__THE TASK__:
Count the lines in the listing below that contain the string "numericTimeSignature". What is that number? Reply with the number only.

** Begin INFORMATION GIVEN **

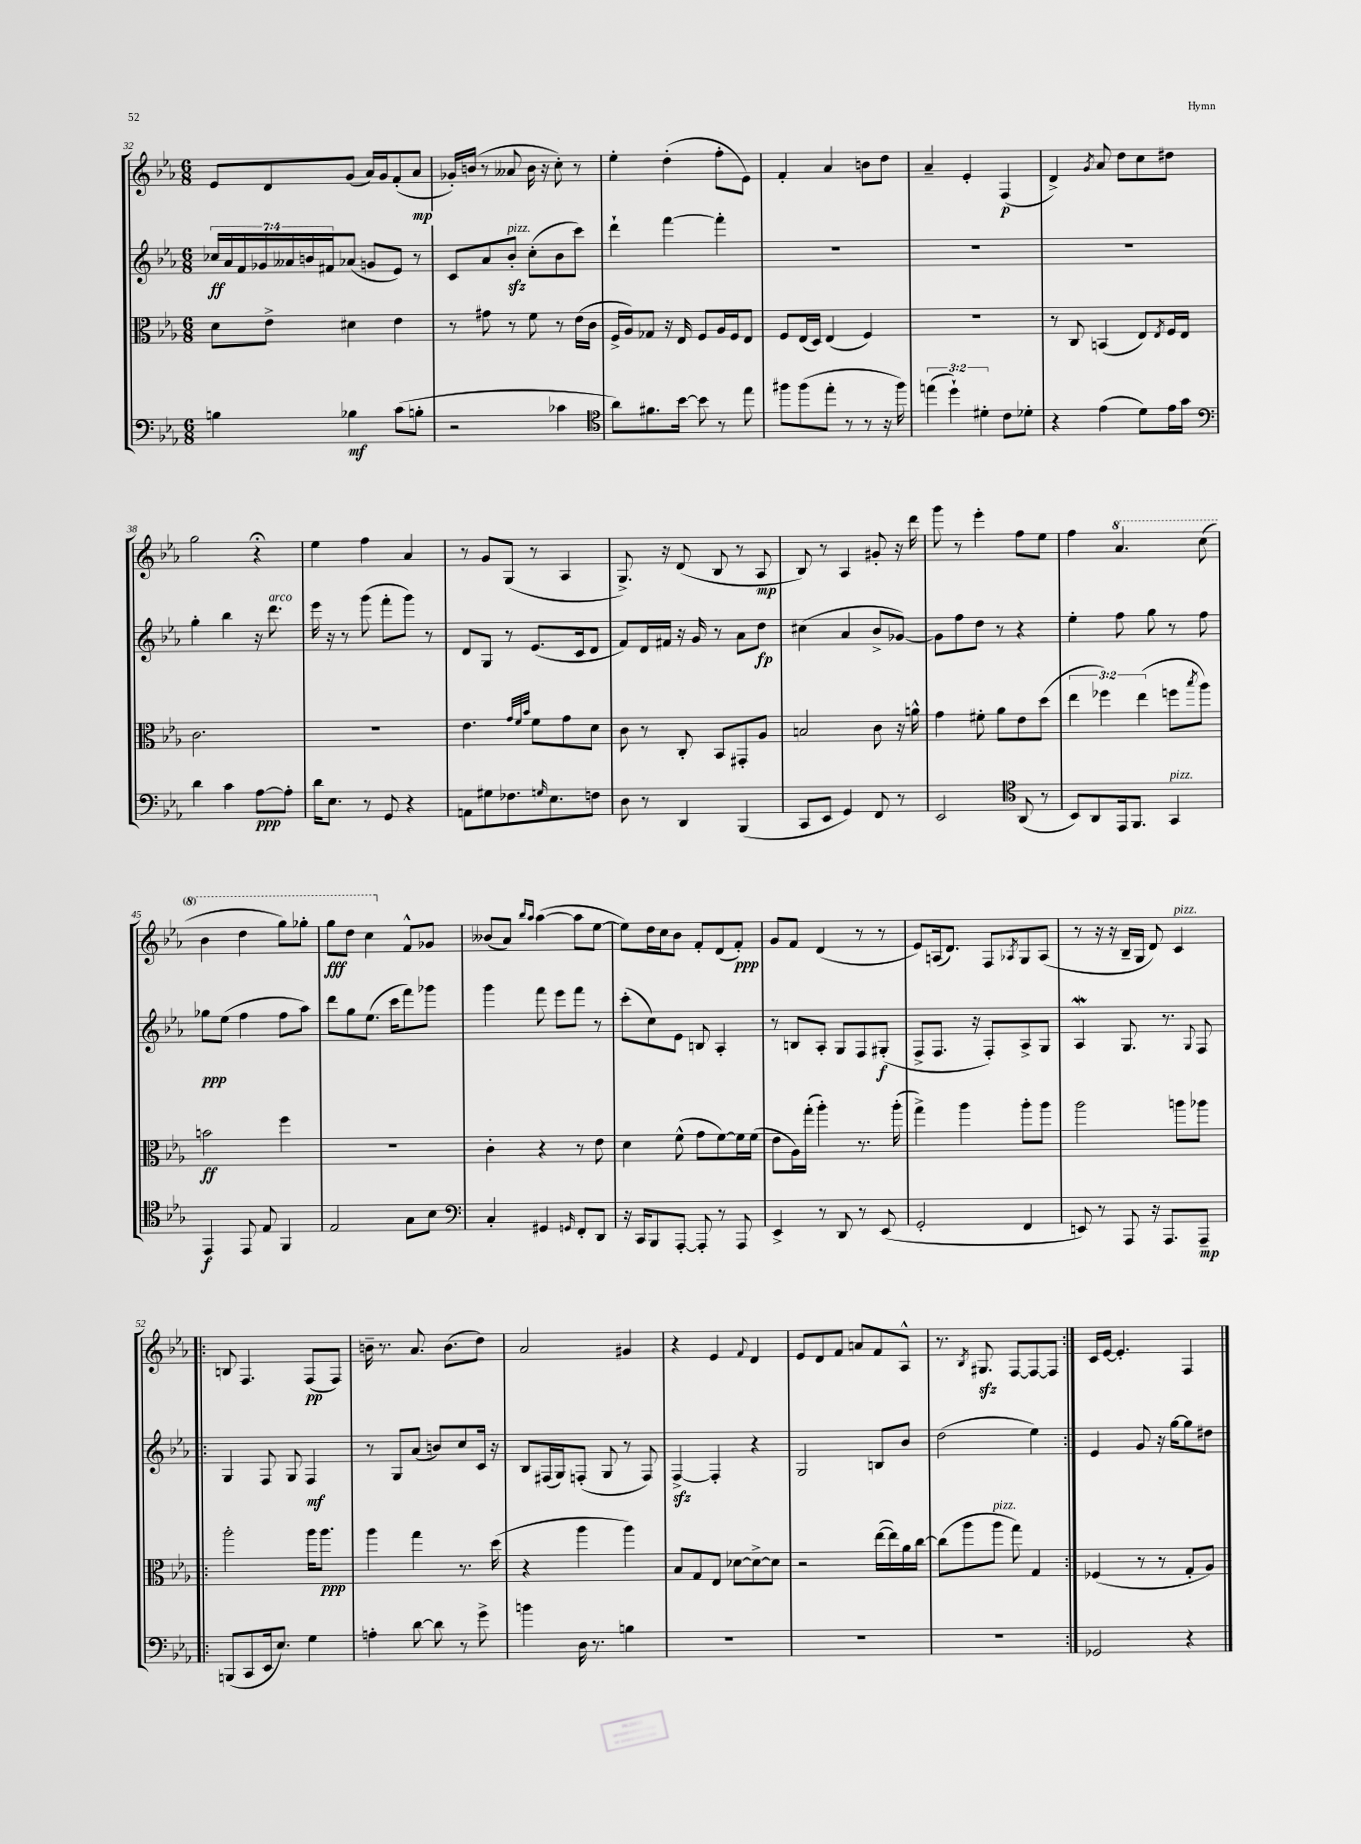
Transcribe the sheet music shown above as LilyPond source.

<<
\new StaffGroup <<
\new Staff = "s0" {
    \clef treble \key ees \major \numericTimeSignature \time 6/8
    ees'8 d'8 g'8( aes'16) g'16 f'8-.( aes'8\mp |
    ges'16-.) b'16( r8 aeses'8 b'16 r16 c''8-.) r8 |
    ees''4-. d''4-.( f''8-. ees'8) |
    f'4-. aes'4 b'8 d''8 |
    aes'4-- ees'4-. f4\p( |
    d'4->) \acciaccatura { g'8 } aes'8 d''8 c''8 dis''8 |
    g''2 r4\fermata |
    ees''4 f''4 aes'4 |
    r8 g'8 g8( r8 aes4 |
    g8.->) r16 d'8( bes8 r8 aes8\mp |
    bes8) r8 aes4 gis'8-. r16 d'''16 |
    g'''8 r8 ees'''4-. f''8 ees''8 |
    f''4 \ottava #1 aes''4. c'''8( |
    bes''4 d'''4 g'''8) ges'''8-. |
    g'''8\fff d'''8 c'''4 \ottava #0 f'8-^ ges'8 |
    beses'8( aes'8) \grace { bes''16 aes''16 } aes''4~( aes''8 ees''8~ |
    ees''8) d''16 c''16 bes'8 f'8-. d'8( f'8-.\ppp) |
    g'8 f'8 d'4( r8 r8 |
    ees'8) a16( d'8.) f8 \acciaccatura { aes8 } g8 aes8( |
    r8 r16 r16 bes16-- g16 d'8) c'4^\markup { \italic "pizz." } |
    \repeat volta 2 { b8 f4. f8\pp( f8) |
    b'16-- r8. aes'8. b'8.( d''8) |
    aes'2 gis'4 |
    r4 ees'4 \appoggiatura { f'8 } d'4 |
    ees'8 d'8 f'8 a'8 f'8 aes8-^ |
    r8. \acciaccatura { bes8 } gis8.\sfz f8~ f8~ f8 | }
    c'16 ees'16~ ees'4.-. f4 \bar "|." |
}
\new Staff = "s1" {
    \clef treble \key ees \major \numericTimeSignature \time 6/8 \override Staff.TupletNumber.text = #tuplet-number::calc-fraction-text
    \tuplet 7/4 { ces''16\ff aes'16 f'16 ges'16 aeses'16 b'16 fis'16 } aes'8( g'8 ees'8) r8 |
    c'8 aes'8 bes'8-.\sfz^\markup { \italic "pizz." } c''8-.( bes'8 c'''8) |
    d'''4-! f'''4~ f'''4-. |
    R2. |
    R2. |
    R2. |
    g''4-. bes''4 r16 d'''8.^\markup { \italic "arco" } |
    ees'''16 r16 r8 g'''8( f'''8-. g'''8) r8 |
    d'8 g8 r8 ees'8.( c'16 d'8 |
    f'8) d'16 fis'16 r16 g'16 r8 aes'8 d''8\fp |
    cis''4( aes'4 bes'8-> ges'8~) |
    ges'8 f''8 d''8 r8 r4 |
    ees''4-. f''8 g''8 r8 f''8 |
    ges''8\ppp ees''8( f''4 f''8 aes''8) |
    d'''8 g''8 ees''8.( c'''16 f'''8) ges'''8 |
    g'''4 f'''8 ees'''8 f'''8 r8 |
    c'''8-.( c''8) ees'8 b8 aes4-. |
    r8 b8 aes8-. g8 f8 gis8-.\f( |
    f8-> f8. r16 f8-.) aes8-> g8 |
    aes4\mordent g8. r8. \appoggiatura { g8 } f8 |
    \repeat volta 2 { g4 f8 g8 f4\mf |
    r8 g8 aes'8( b'8) c''8 c'16 r16 |
    bes8 fis16( g16) f8-.( g8 r8 f8) |
    f4~->\sfz f4-. r4 |
    g2 b8 bes'8 |
    d''2( ees''4) | }
    ees'4 g'8 r16 g''16~ g''8 dis''8 \bar "|." |
}
\new Staff = "s2" {
    \clef alto \key ees \major \numericTimeSignature \time 6/8 \override Staff.TupletNumber.text = #tuplet-number::calc-fraction-text
    d'8 ees'8-> dis'4 ees'4 |
    r8 gis'8 r8 f'8 r8 ees'16( c'16 |
    f16-> aes16) ges8 r16 ees16 f8 aes16 f16 ees8 |
    f8 ees16( d16) ees4( f4) |
    R2. |
    r8 c8 b,4( ees8) \acciaccatura { ees8 } f16 ees16 |
    c'2. |
    R2. |
    ees'4. \grace { g'32 f'32 bes'32 } f'8 g'8 d'8 |
    c'8 r8 c8-. bes,8 gis,8-. aes8 |
    b2 c'8 r16 a'16-^ |
    g'4 fis'8-. aes'8 ees'8 d''8( |
    \tuplet 3/2 { ees''4 fes''4) ees''4( } f''8 \acciaccatura { bes''8 } aes''8) |
    b'2\ff f''4 |
    R2. |
    c'4-. r4 r8 ees'8 |
    d'4 f'8-^( g'8 f'8~) f'16 f'16( |
    ees'8 aes16) g''16-.( aes''4-.) r8. aes''16-.( |
    g''4->) aes''4 aes''8-. aes''8 |
    aes''2 a''8 aes''8 |
    \repeat volta 2 { aes''2-. aes''16 aes''8.\ppp |
    aes''4 g''4 r8. d''16( |
    r4 aes''4 aes''4) |
    bes8 g8 ees8 des'8~ des'8~-> des'8 |
    r2 ees''16~( ees''16) aes'16 c''16~ |
    c''8( aes''8 aes''8^\markup { \italic "pizz." } g''8) g4 | }
    fes4( r8 r8 g8-. aes8) \bar "|." |
}
\new Staff = "s3" {
    \clef bass \key ees \major \numericTimeSignature \time 6/8 \override Staff.TupletNumber.text = #tuplet-number::calc-fraction-text
    b4 bes4\mf c'8( b8-. |
    r2 ces'4 |
    \clef tenor aes'8) fis'8. bes'16~ bes'8 r8 ees''8 |
    fis''8 fis''8( ees''8-. r8 r8 r16 fis''16) |
    \tuplet 3/2 { e''4( d''4-!) dis'4-. } c'8 des'8-. |
    r4 ees'4( d'8) ees'16 g'16 |
    \clef bass d'4 c'4 aes8~\ppp aes8-. |
    d'16 ees8. r8 g,8 r4 |
    a,8 gis8 fes8. \grace { g16 } ees8. f8 |
    d8 r8 d,4 bes,,4( |
    c,8 ees,8 g,4) f,8 r8 |
    ees,2 \clef tenor aes,8( r8 |
    bes,8) aes,8 ees,16 f,8. g,4^\markup { \italic "pizz." } |
    ees,4\f ees,8 ees8 f,4 |
    ees2 g8 bes8 |
    \clef bass c4-. gis,4 \grace { g,16 } f,8-. d,8 |
    r16 c,16 bes,,8 aes,,8~-. aes,,8-. r8 aes,,8 |
    ees,4-> r8 d,8 r8 ees,8( |
    g,2-. f,4 |
    e,8) r8 aes,,8 r16 aes,,8. aes,,8--\mp |
    \repeat volta 2 { b,,8( c,8 ees,16 ees8.) g4 |
    a4-. d'8~ d'8 r8 g'8-> |
    b'4 d16 r8. b4 |
    R2. |
    R2. |
    R2. | }
    ges,2 r4 \bar "|." |
}
>>
>>
\layout { \context { \Score currentBarNumber = #32 } }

** End INFORMATION GIVEN **

__TASK RESPONSE__:
4